DATA TO EXAMINE:
════════

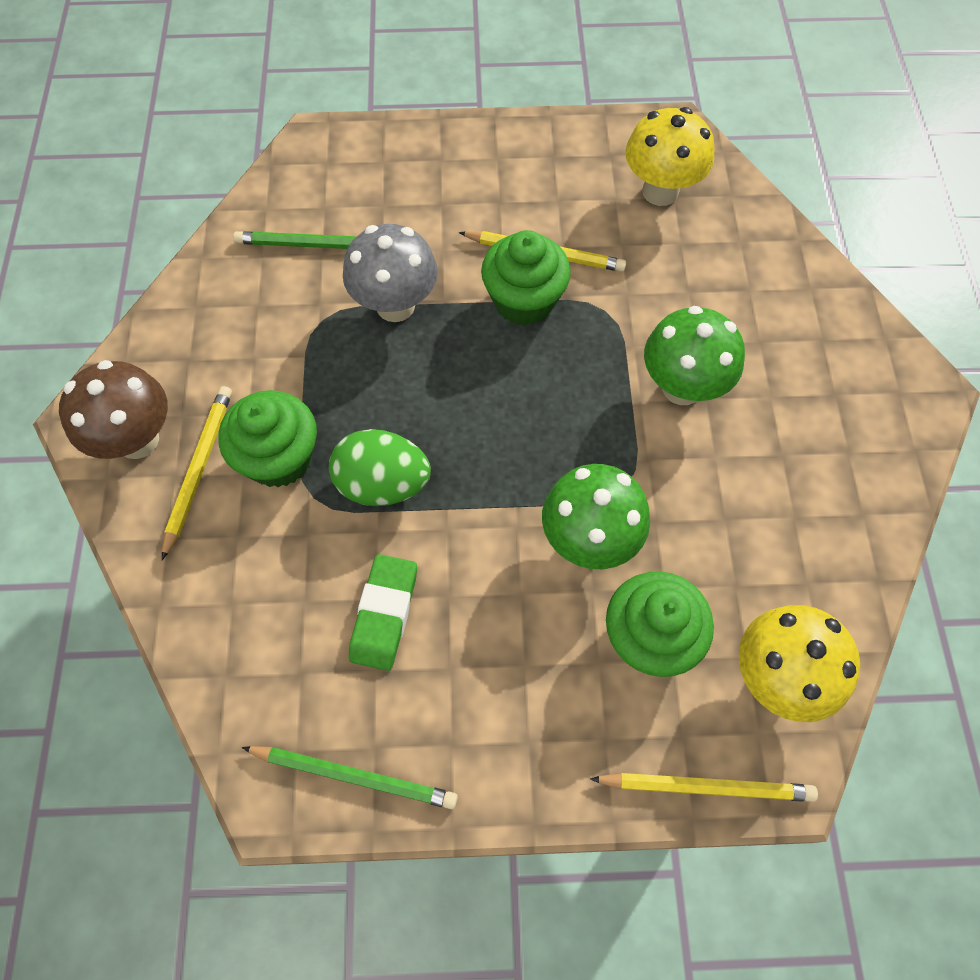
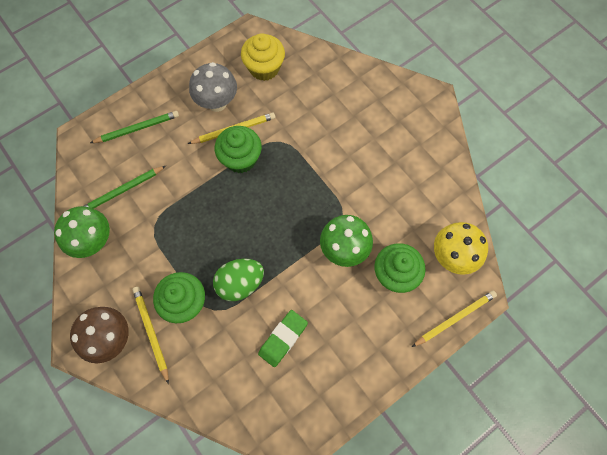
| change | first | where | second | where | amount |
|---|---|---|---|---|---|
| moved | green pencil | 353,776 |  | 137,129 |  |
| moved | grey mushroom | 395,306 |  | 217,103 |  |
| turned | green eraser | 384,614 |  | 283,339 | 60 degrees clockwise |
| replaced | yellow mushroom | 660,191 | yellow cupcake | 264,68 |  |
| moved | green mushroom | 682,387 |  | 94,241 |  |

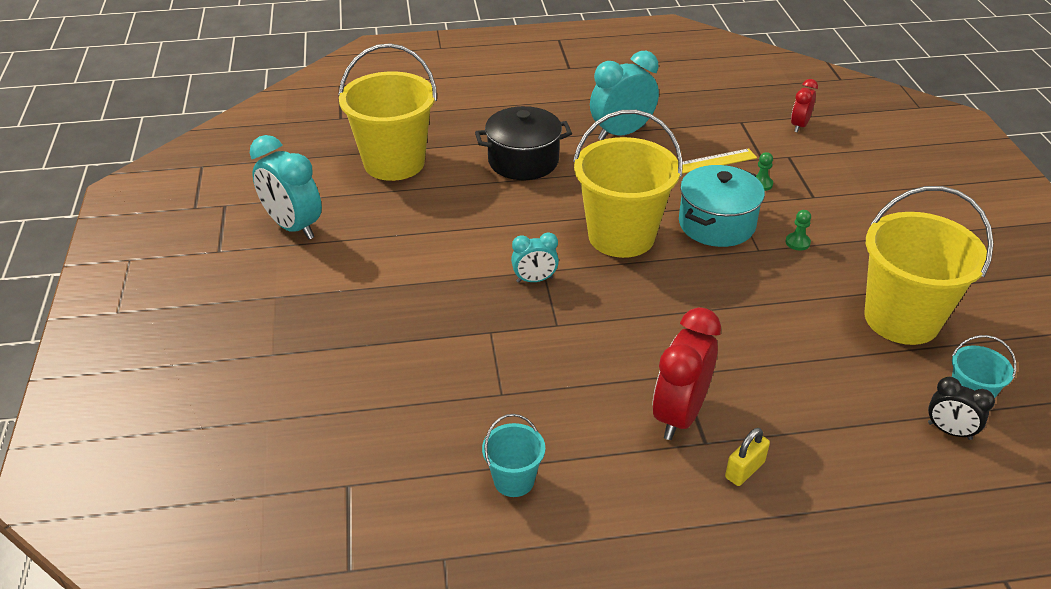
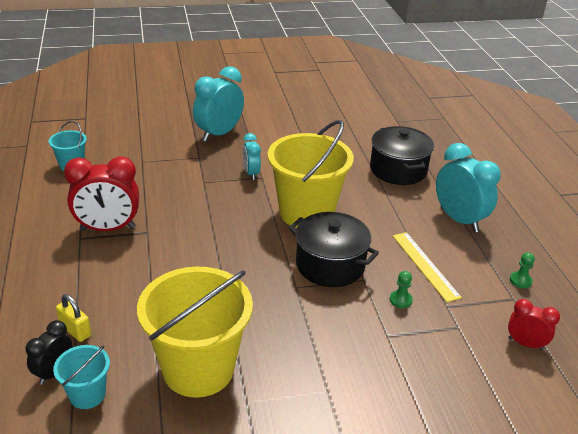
| change | first | where | second | where | amount |
|---|---|---|---|---|---|
| moved | turquoise clock | 293,227 |  | 219,134 |  |
| removed | yellow bucket | 394,163 |  |  |  |
| turned | red clock | 679,415 |  | 108,228 | 150 degrees clockwise |
| recoloured | turquoise pot | 716,224 | black pot | 330,265 |  |
| moved | yellow padlock | 744,470 |  | 75,330 |  |
| moved | green pawn | 797,242 |  | 520,281 |  |

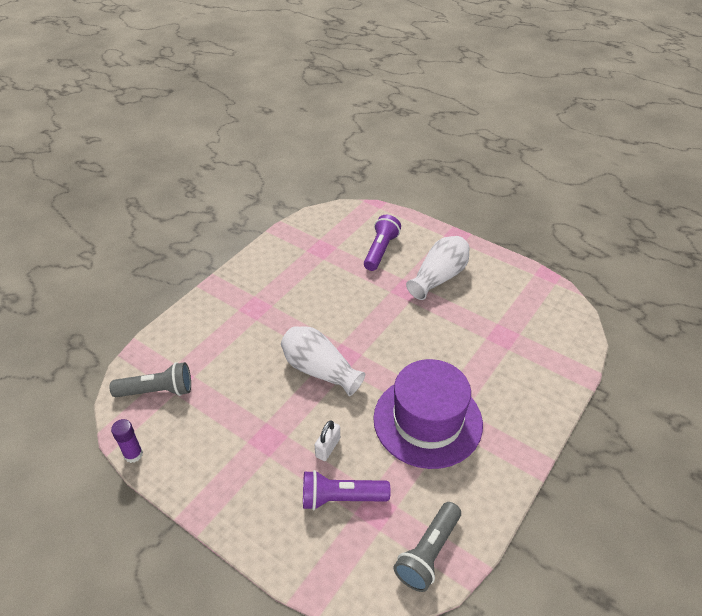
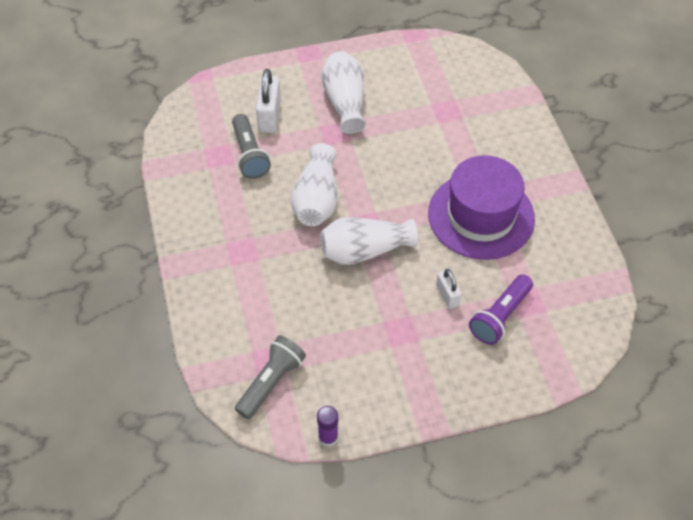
| change | first | where | second | where | amount |
|---|---|---|---|---|---|
| replaced | purple flashlight | 380,250 | white padlock | 269,116 |  |
| moved | grey flashlight | 428,553 |  | 249,154 |  |
| added |  |  | white vase | 316,199 |  |

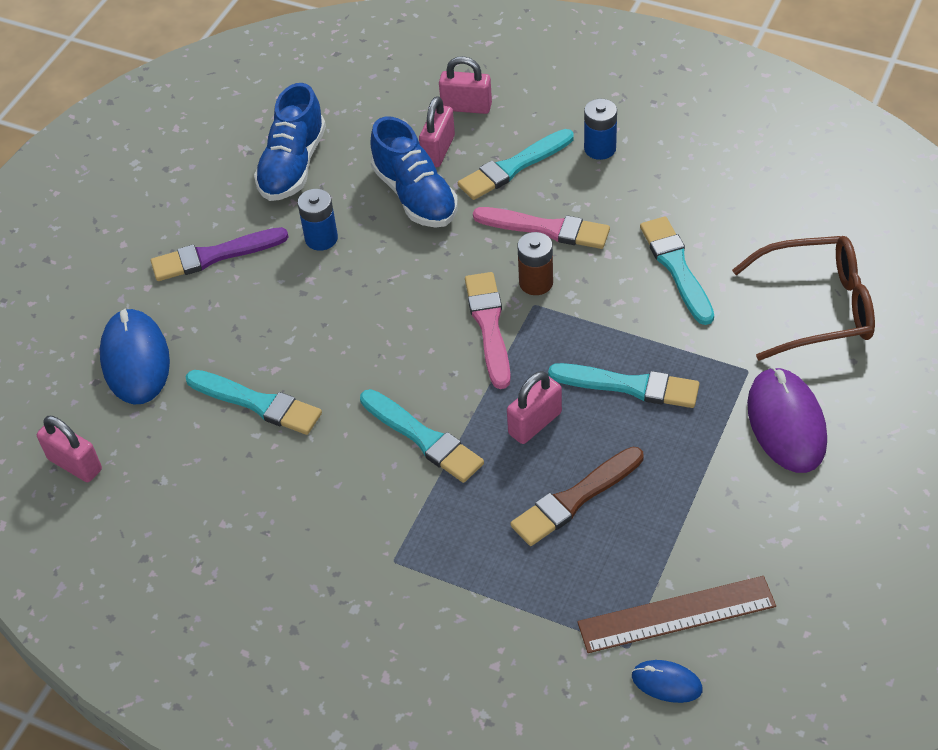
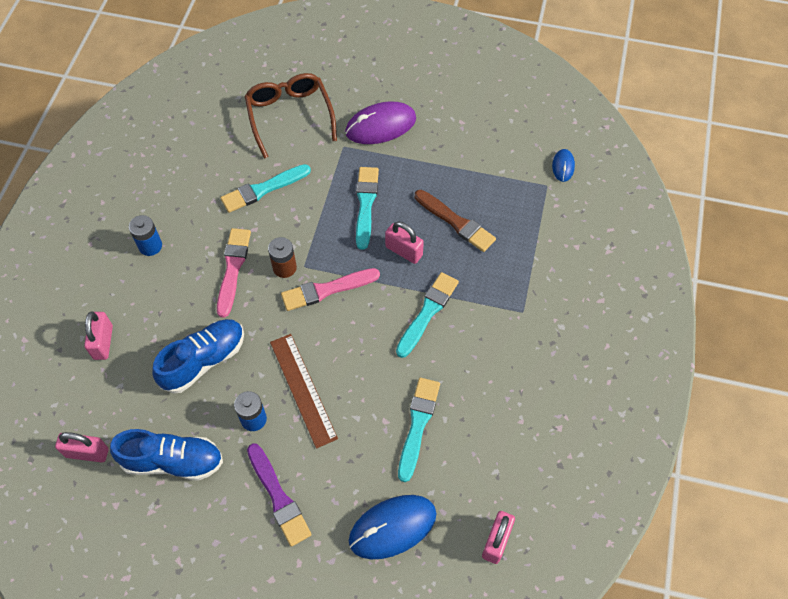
| change | first | where | second | where | amount |
|---|---|---|---|---|---|
| moved | pink padlock | 438,150 |  | 87,453 |  |
| removed | turquoise brush | 514,167 |  |  |  |
| moved | brown ruler | 676,614 |  | 303,389 |  |

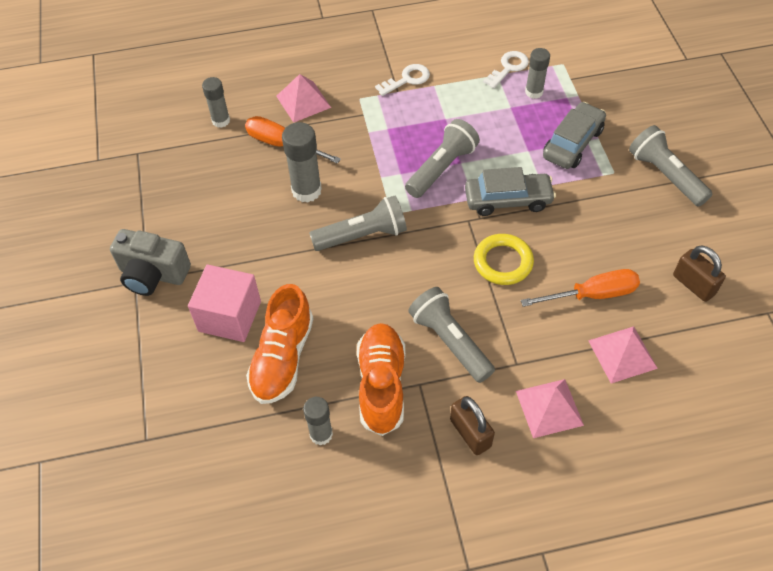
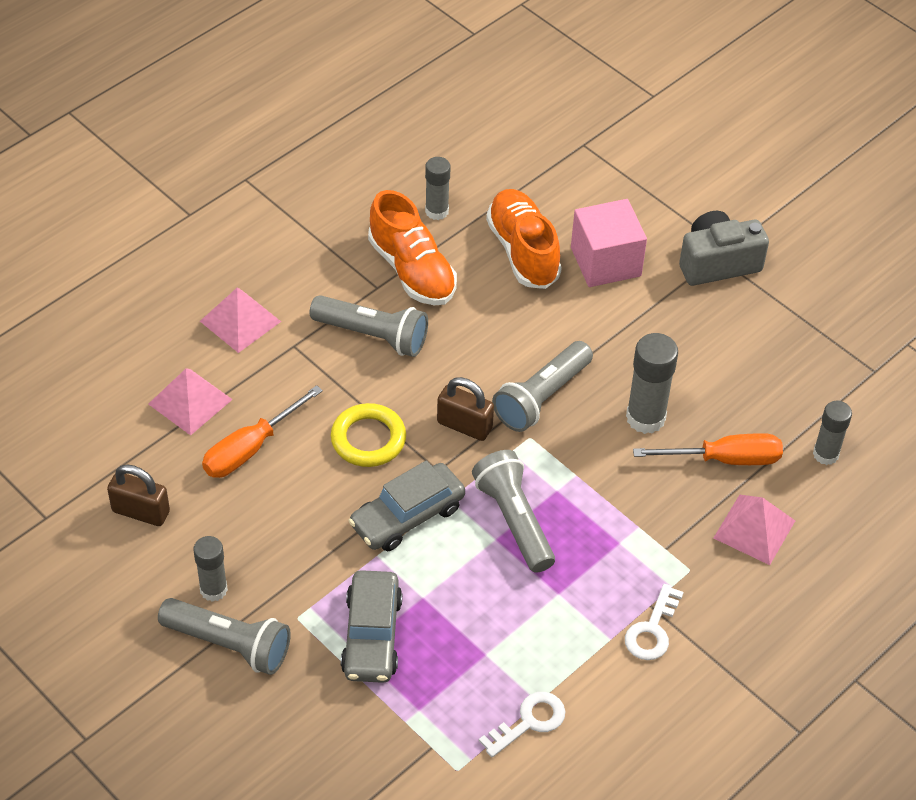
| change | first | where | second | where | amount |
|---|---|---|---|---|---|
| turned | grey flashlight | 441,168 |  | 513,520 | 150 degrees clockwise |
| moved | brown padlock | 470,433 |  | 464,425 |  |
| turned | white key | 508,68 |  | 529,721 | 135 degrees counterclockwise |
| moved | grey glue stick | 534,92 |  | 213,589 |  |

════════

WORK INSTRUCTION: Report each line in the entries where the string "removed" occurs.

OUTPUT BELOW:
| removed | yellow bucket | 394,163 |  |  |  |
| removed | turquoise brush | 514,167 |  |  |  |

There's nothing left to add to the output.